=== Begin Enclosure ===
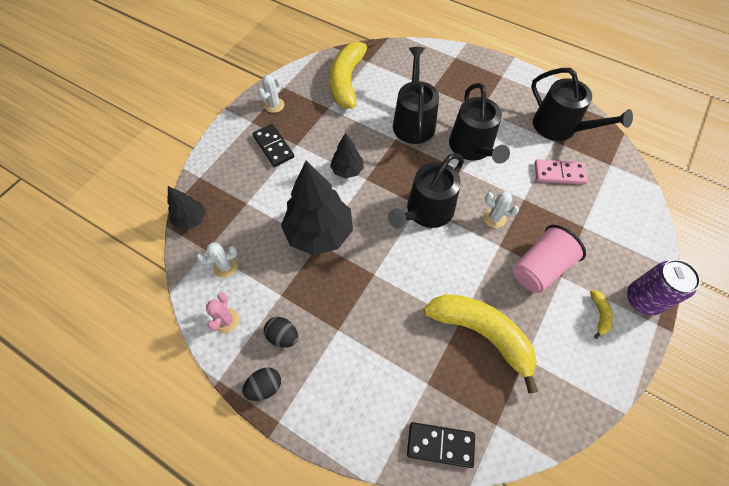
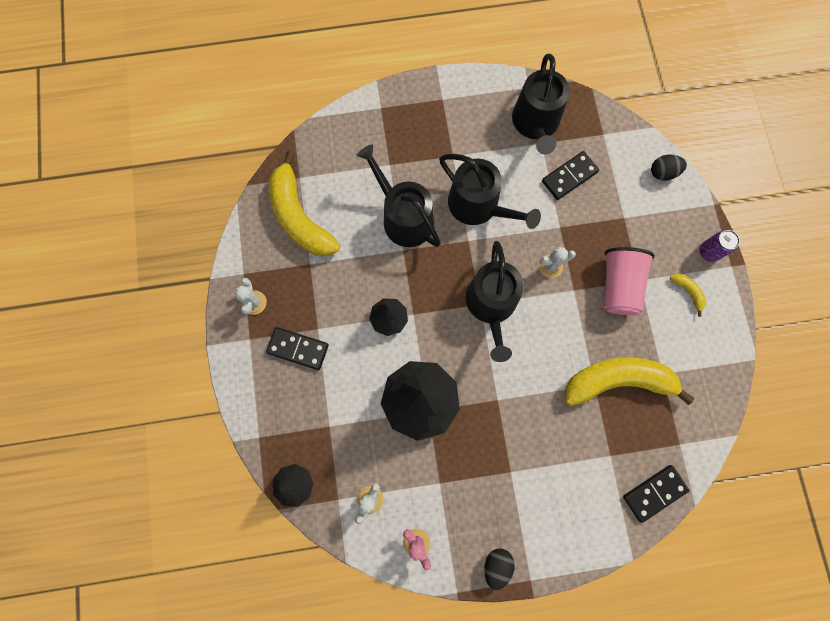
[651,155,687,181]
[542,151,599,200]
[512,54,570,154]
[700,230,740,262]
=== End Enclosure ===
▸ About this task:
From the listing, extract all text exactly as given and drop any picture.

▸ Written solution:
[651,155,687,181]
[542,151,599,200]
[512,54,570,154]
[700,230,740,262]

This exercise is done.